DATASET EXCERPTS:
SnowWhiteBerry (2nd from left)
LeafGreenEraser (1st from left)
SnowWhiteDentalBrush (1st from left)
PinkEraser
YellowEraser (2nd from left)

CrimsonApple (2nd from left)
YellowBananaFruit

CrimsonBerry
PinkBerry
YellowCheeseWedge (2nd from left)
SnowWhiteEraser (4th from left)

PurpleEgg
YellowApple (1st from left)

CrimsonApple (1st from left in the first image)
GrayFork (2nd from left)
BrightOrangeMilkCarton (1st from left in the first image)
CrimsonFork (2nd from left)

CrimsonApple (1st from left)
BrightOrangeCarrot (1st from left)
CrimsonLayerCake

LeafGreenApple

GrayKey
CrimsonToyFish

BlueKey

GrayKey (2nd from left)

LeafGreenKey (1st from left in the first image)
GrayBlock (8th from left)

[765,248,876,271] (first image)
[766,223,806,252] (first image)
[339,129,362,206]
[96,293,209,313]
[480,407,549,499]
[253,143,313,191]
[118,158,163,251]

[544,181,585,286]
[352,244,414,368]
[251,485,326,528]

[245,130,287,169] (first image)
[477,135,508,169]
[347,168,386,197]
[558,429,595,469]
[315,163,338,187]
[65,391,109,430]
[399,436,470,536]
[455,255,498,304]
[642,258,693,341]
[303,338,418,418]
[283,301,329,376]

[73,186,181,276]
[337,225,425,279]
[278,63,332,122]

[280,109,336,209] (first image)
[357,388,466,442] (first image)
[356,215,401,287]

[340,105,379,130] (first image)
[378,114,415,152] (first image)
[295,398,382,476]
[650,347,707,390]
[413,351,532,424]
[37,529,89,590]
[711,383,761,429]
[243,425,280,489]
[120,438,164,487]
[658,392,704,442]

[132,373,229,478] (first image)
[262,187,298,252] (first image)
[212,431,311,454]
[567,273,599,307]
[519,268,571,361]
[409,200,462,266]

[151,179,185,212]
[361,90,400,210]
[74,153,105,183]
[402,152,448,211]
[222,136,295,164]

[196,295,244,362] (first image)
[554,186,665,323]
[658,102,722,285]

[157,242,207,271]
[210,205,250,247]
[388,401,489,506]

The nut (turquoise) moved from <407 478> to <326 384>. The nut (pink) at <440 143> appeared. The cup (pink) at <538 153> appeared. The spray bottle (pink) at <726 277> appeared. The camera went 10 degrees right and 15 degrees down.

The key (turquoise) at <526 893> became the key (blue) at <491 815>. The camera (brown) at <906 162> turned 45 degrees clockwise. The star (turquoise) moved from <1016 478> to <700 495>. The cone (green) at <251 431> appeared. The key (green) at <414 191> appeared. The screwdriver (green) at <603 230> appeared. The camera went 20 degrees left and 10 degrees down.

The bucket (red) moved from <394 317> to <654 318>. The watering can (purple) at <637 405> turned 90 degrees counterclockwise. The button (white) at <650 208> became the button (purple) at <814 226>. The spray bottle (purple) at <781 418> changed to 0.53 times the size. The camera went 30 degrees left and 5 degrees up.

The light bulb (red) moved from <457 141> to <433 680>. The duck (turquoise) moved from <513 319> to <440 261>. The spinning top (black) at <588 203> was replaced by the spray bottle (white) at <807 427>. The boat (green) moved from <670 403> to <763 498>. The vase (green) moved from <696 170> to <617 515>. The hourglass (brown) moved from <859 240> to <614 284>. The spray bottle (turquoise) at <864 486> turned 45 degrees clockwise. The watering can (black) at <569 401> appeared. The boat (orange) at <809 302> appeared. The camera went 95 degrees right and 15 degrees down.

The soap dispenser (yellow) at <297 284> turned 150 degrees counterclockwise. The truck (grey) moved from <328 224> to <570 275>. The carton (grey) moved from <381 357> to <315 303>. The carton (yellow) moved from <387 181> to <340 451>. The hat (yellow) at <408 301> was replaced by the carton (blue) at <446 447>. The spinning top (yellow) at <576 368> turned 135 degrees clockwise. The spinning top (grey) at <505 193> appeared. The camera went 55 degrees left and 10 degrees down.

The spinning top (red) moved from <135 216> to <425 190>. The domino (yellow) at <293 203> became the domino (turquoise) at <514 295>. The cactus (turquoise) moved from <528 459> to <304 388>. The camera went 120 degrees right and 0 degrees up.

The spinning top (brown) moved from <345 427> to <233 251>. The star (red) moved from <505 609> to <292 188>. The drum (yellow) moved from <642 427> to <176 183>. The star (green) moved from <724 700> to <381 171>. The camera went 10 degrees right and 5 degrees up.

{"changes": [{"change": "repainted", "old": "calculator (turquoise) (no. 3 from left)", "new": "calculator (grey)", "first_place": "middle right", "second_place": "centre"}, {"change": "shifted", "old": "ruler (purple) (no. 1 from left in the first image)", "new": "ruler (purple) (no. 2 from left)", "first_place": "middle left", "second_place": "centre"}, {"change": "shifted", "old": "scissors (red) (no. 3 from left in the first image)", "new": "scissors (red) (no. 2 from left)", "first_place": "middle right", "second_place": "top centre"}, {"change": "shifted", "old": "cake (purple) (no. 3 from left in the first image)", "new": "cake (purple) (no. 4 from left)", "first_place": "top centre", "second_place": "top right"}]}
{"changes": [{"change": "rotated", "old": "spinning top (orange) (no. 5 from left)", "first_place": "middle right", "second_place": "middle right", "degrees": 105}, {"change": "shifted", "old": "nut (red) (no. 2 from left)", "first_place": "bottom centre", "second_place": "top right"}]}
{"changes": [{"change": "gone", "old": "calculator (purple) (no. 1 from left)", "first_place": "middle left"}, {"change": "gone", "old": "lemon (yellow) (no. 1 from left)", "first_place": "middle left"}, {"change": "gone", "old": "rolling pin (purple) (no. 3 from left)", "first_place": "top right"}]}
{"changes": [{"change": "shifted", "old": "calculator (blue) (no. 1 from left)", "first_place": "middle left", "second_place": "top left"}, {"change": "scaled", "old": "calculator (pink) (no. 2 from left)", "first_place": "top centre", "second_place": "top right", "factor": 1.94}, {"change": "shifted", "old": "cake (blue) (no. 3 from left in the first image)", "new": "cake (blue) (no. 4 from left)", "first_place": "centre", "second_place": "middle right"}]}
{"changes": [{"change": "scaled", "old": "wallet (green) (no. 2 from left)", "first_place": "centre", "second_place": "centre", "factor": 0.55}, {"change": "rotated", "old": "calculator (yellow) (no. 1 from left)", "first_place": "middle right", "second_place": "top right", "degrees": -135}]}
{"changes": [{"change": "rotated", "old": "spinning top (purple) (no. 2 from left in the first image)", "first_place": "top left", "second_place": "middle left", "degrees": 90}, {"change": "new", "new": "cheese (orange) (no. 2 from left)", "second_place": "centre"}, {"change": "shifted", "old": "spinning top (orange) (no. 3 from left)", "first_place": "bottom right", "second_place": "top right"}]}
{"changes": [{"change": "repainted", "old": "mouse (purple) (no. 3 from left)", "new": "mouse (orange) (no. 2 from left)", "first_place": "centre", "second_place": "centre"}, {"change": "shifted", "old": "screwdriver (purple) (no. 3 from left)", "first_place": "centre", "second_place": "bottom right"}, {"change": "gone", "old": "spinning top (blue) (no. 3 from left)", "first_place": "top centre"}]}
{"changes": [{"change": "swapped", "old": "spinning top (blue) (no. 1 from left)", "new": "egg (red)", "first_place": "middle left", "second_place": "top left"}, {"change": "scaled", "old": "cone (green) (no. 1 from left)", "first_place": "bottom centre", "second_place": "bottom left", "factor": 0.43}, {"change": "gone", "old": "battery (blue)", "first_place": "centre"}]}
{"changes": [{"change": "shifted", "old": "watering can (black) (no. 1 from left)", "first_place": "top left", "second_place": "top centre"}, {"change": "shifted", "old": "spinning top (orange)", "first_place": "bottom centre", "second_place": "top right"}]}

REQUIRED WORK: After the last line of the data, restate all the entries verbatim.

RESPONSE TO THIS EXERCISE:
SnowWhiteBerry (2nd from left)
LeafGreenEraser (1st from left)
SnowWhiteDentalBrush (1st from left)
PinkEraser
YellowEraser (2nd from left)

CrimsonApple (2nd from left)
YellowBananaFruit

CrimsonBerry
PinkBerry
YellowCheeseWedge (2nd from left)
SnowWhiteEraser (4th from left)

PurpleEgg
YellowApple (1st from left)

CrimsonApple (1st from left in the first image)
GrayFork (2nd from left)
BrightOrangeMilkCarton (1st from left in the first image)
CrimsonFork (2nd from left)

CrimsonApple (1st from left)
BrightOrangeCarrot (1st from left)
CrimsonLayerCake

LeafGreenApple

GrayKey
CrimsonToyFish

BlueKey

GrayKey (2nd from left)

LeafGreenKey (1st from left in the first image)
GrayBlock (8th from left)

[765,248,876,271] (first image)
[766,223,806,252] (first image)
[339,129,362,206]
[96,293,209,313]
[480,407,549,499]
[253,143,313,191]
[118,158,163,251]

[544,181,585,286]
[352,244,414,368]
[251,485,326,528]

[245,130,287,169] (first image)
[477,135,508,169]
[347,168,386,197]
[558,429,595,469]
[315,163,338,187]
[65,391,109,430]
[399,436,470,536]
[455,255,498,304]
[642,258,693,341]
[303,338,418,418]
[283,301,329,376]

[73,186,181,276]
[337,225,425,279]
[278,63,332,122]

[280,109,336,209] (first image)
[357,388,466,442] (first image)
[356,215,401,287]

[340,105,379,130] (first image)
[378,114,415,152] (first image)
[295,398,382,476]
[650,347,707,390]
[413,351,532,424]
[37,529,89,590]
[711,383,761,429]
[243,425,280,489]
[120,438,164,487]
[658,392,704,442]

[132,373,229,478] (first image)
[262,187,298,252] (first image)
[212,431,311,454]
[567,273,599,307]
[519,268,571,361]
[409,200,462,266]

[151,179,185,212]
[361,90,400,210]
[74,153,105,183]
[402,152,448,211]
[222,136,295,164]

[196,295,244,362] (first image)
[554,186,665,323]
[658,102,722,285]

[157,242,207,271]
[210,205,250,247]
[388,401,489,506]

The nut (turquoise) moved from <407 478> to <326 384>. The nut (pink) at <440 143> appeared. The cup (pink) at <538 153> appeared. The spray bottle (pink) at <726 277> appeared. The camera went 10 degrees right and 15 degrees down.

The key (turquoise) at <526 893> became the key (blue) at <491 815>. The camera (brown) at <906 162> turned 45 degrees clockwise. The star (turquoise) moved from <1016 478> to <700 495>. The cone (green) at <251 431> appeared. The key (green) at <414 191> appeared. The screwdriver (green) at <603 230> appeared. The camera went 20 degrees left and 10 degrees down.

The bucket (red) moved from <394 317> to <654 318>. The watering can (purple) at <637 405> turned 90 degrees counterclockwise. The button (white) at <650 208> became the button (purple) at <814 226>. The spray bottle (purple) at <781 418> changed to 0.53 times the size. The camera went 30 degrees left and 5 degrees up.

The light bulb (red) moved from <457 141> to <433 680>. The duck (turquoise) moved from <513 319> to <440 261>. The spinning top (black) at <588 203> was replaced by the spray bottle (white) at <807 427>. The boat (green) moved from <670 403> to <763 498>. The vase (green) moved from <696 170> to <617 515>. The hourglass (brown) moved from <859 240> to <614 284>. The spray bottle (turquoise) at <864 486> turned 45 degrees clockwise. The watering can (black) at <569 401> appeared. The boat (orange) at <809 302> appeared. The camera went 95 degrees right and 15 degrees down.

The soap dispenser (yellow) at <297 284> turned 150 degrees counterclockwise. The truck (grey) moved from <328 224> to <570 275>. The carton (grey) moved from <381 357> to <315 303>. The carton (yellow) moved from <387 181> to <340 451>. The hat (yellow) at <408 301> was replaced by the carton (blue) at <446 447>. The spinning top (yellow) at <576 368> turned 135 degrees clockwise. The spinning top (grey) at <505 193> appeared. The camera went 55 degrees left and 10 degrees down.

The spinning top (red) moved from <135 216> to <425 190>. The domino (yellow) at <293 203> became the domino (turquoise) at <514 295>. The cactus (turquoise) moved from <528 459> to <304 388>. The camera went 120 degrees right and 0 degrees up.

The spinning top (brown) moved from <345 427> to <233 251>. The star (red) moved from <505 609> to <292 188>. The drum (yellow) moved from <642 427> to <176 183>. The star (green) moved from <724 700> to <381 171>. The camera went 10 degrees right and 5 degrees up.

{"changes": [{"change": "repainted", "old": "calculator (turquoise) (no. 3 from left)", "new": "calculator (grey)", "first_place": "middle right", "second_place": "centre"}, {"change": "shifted", "old": "ruler (purple) (no. 1 from left in the first image)", "new": "ruler (purple) (no. 2 from left)", "first_place": "middle left", "second_place": "centre"}, {"change": "shifted", "old": "scissors (red) (no. 3 from left in the first image)", "new": "scissors (red) (no. 2 from left)", "first_place": "middle right", "second_place": "top centre"}, {"change": "shifted", "old": "cake (purple) (no. 3 from left in the first image)", "new": "cake (purple) (no. 4 from left)", "first_place": "top centre", "second_place": "top right"}]}
{"changes": [{"change": "rotated", "old": "spinning top (orange) (no. 5 from left)", "first_place": "middle right", "second_place": "middle right", "degrees": 105}, {"change": "shifted", "old": "nut (red) (no. 2 from left)", "first_place": "bottom centre", "second_place": "top right"}]}
{"changes": [{"change": "gone", "old": "calculator (purple) (no. 1 from left)", "first_place": "middle left"}, {"change": "gone", "old": "lemon (yellow) (no. 1 from left)", "first_place": "middle left"}, {"change": "gone", "old": "rolling pin (purple) (no. 3 from left)", "first_place": "top right"}]}
{"changes": [{"change": "shifted", "old": "calculator (blue) (no. 1 from left)", "first_place": "middle left", "second_place": "top left"}, {"change": "scaled", "old": "calculator (pink) (no. 2 from left)", "first_place": "top centre", "second_place": "top right", "factor": 1.94}, {"change": "shifted", "old": "cake (blue) (no. 3 from left in the first image)", "new": "cake (blue) (no. 4 from left)", "first_place": "centre", "second_place": "middle right"}]}
{"changes": [{"change": "scaled", "old": "wallet (green) (no. 2 from left)", "first_place": "centre", "second_place": "centre", "factor": 0.55}, {"change": "rotated", "old": "calculator (yellow) (no. 1 from left)", "first_place": "middle right", "second_place": "top right", "degrees": -135}]}
{"changes": [{"change": "rotated", "old": "spinning top (purple) (no. 2 from left in the first image)", "first_place": "top left", "second_place": "middle left", "degrees": 90}, {"change": "new", "new": "cheese (orange) (no. 2 from left)", "second_place": "centre"}, {"change": "shifted", "old": "spinning top (orange) (no. 3 from left)", "first_place": "bottom right", "second_place": "top right"}]}
{"changes": [{"change": "repainted", "old": "mouse (purple) (no. 3 from left)", "new": "mouse (orange) (no. 2 from left)", "first_place": "centre", "second_place": "centre"}, {"change": "shifted", "old": "screwdriver (purple) (no. 3 from left)", "first_place": "centre", "second_place": "bottom right"}, {"change": "gone", "old": "spinning top (blue) (no. 3 from left)", "first_place": "top centre"}]}
{"changes": [{"change": "swapped", "old": "spinning top (blue) (no. 1 from left)", "new": "egg (red)", "first_place": "middle left", "second_place": "top left"}, {"change": "scaled", "old": "cone (green) (no. 1 from left)", "first_place": "bottom centre", "second_place": "bottom left", "factor": 0.43}, {"change": "gone", "old": "battery (blue)", "first_place": "centre"}]}
{"changes": [{"change": "shifted", "old": "watering can (black) (no. 1 from left)", "first_place": "top left", "second_place": "top centre"}, {"change": "shifted", "old": "spinning top (orange)", "first_place": "bottom centre", "second_place": "top right"}]}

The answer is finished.